— GOAL OF THE EXERCISE —
When you give the entries again, keep every word as it stands and drop the pictures.

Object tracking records
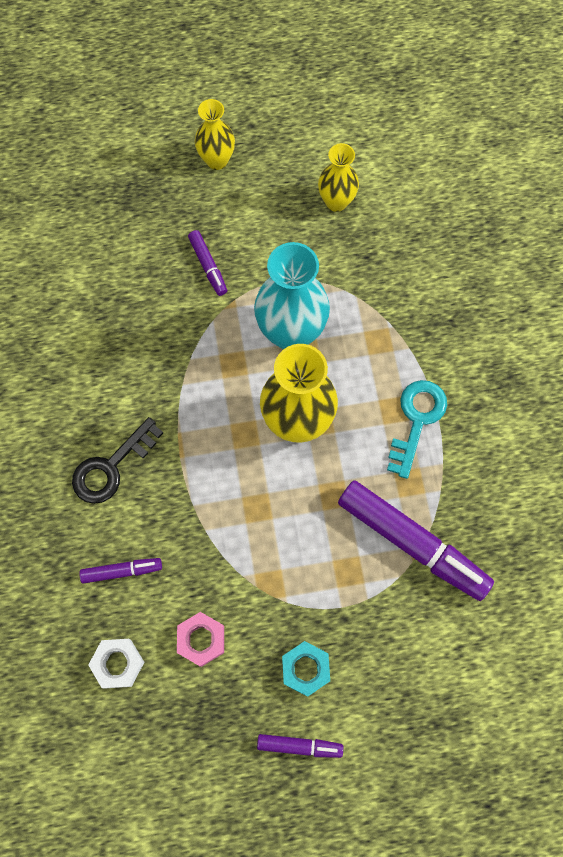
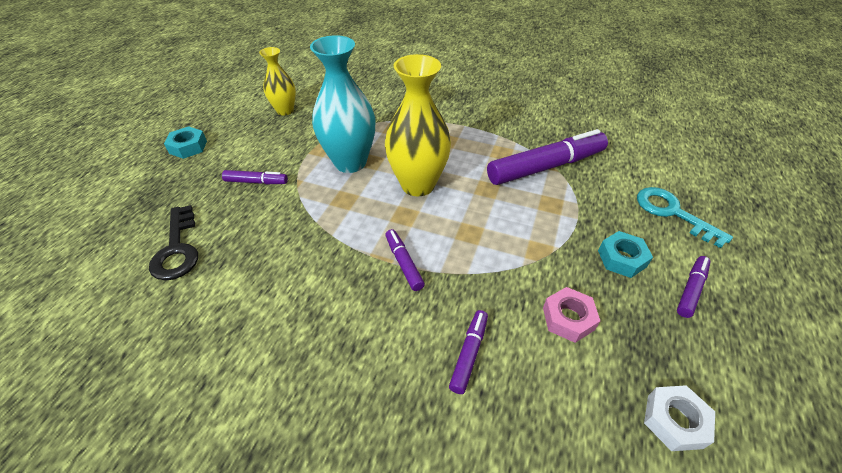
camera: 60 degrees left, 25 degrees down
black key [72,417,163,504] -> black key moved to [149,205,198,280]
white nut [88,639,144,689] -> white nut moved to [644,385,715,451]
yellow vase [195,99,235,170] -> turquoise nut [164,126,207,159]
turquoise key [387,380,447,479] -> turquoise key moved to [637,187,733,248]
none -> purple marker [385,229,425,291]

— OUTPUT —
camera: 60 degrees left, 25 degrees down
black key [72,417,163,504] -> black key moved to [149,205,198,280]
white nut [88,639,144,689] -> white nut moved to [644,385,715,451]
yellow vase [195,99,235,170] -> turquoise nut [164,126,207,159]
turquoise key [387,380,447,479] -> turquoise key moved to [637,187,733,248]
none -> purple marker [385,229,425,291]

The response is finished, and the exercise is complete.